Exercise description: Line by line, return the listing exactly, without any of the images.

Available data:
════════════════════

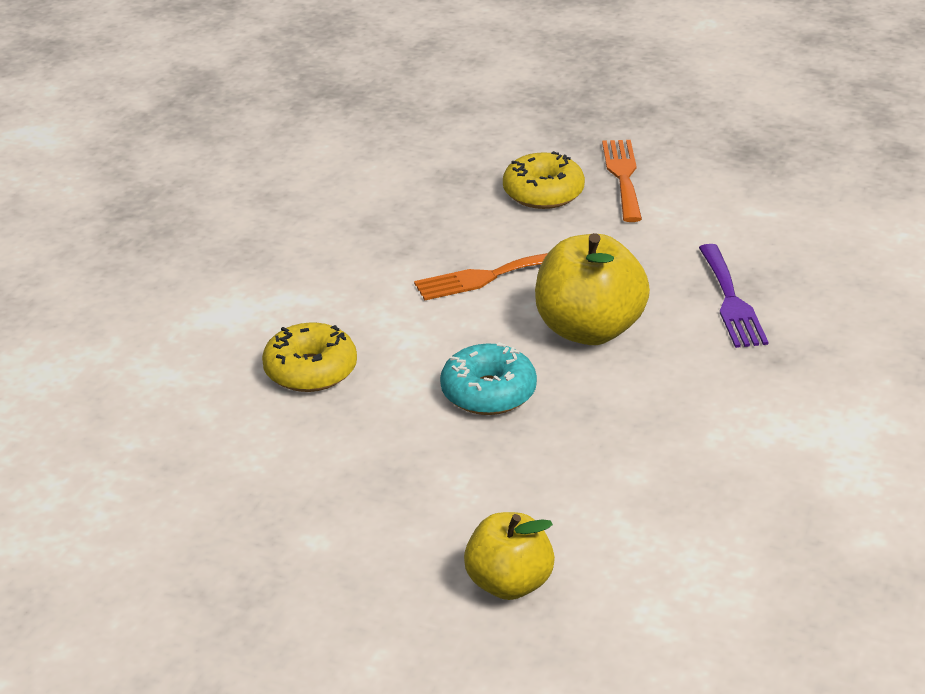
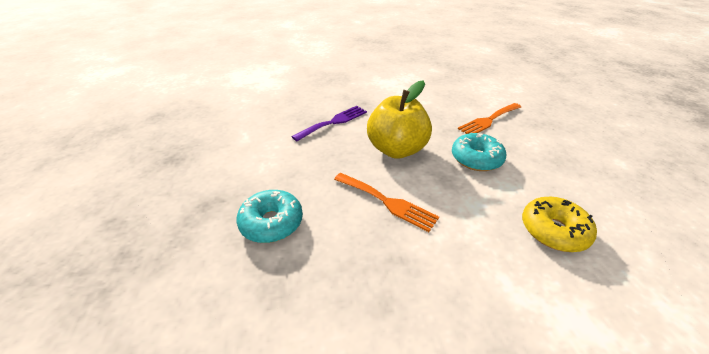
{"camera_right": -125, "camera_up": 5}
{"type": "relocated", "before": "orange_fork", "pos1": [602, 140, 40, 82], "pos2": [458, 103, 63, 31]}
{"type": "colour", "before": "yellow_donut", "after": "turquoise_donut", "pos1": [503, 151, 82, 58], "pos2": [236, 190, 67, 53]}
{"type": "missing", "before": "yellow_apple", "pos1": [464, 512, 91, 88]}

════════════════════

Answer to the problem:
{"camera_right": -125, "camera_up": 5}
{"type": "relocated", "before": "orange_fork", "pos1": [602, 140, 40, 82], "pos2": [458, 103, 63, 31]}
{"type": "colour", "before": "yellow_donut", "after": "turquoise_donut", "pos1": [503, 151, 82, 58], "pos2": [236, 190, 67, 53]}
{"type": "missing", "before": "yellow_apple", "pos1": [464, 512, 91, 88]}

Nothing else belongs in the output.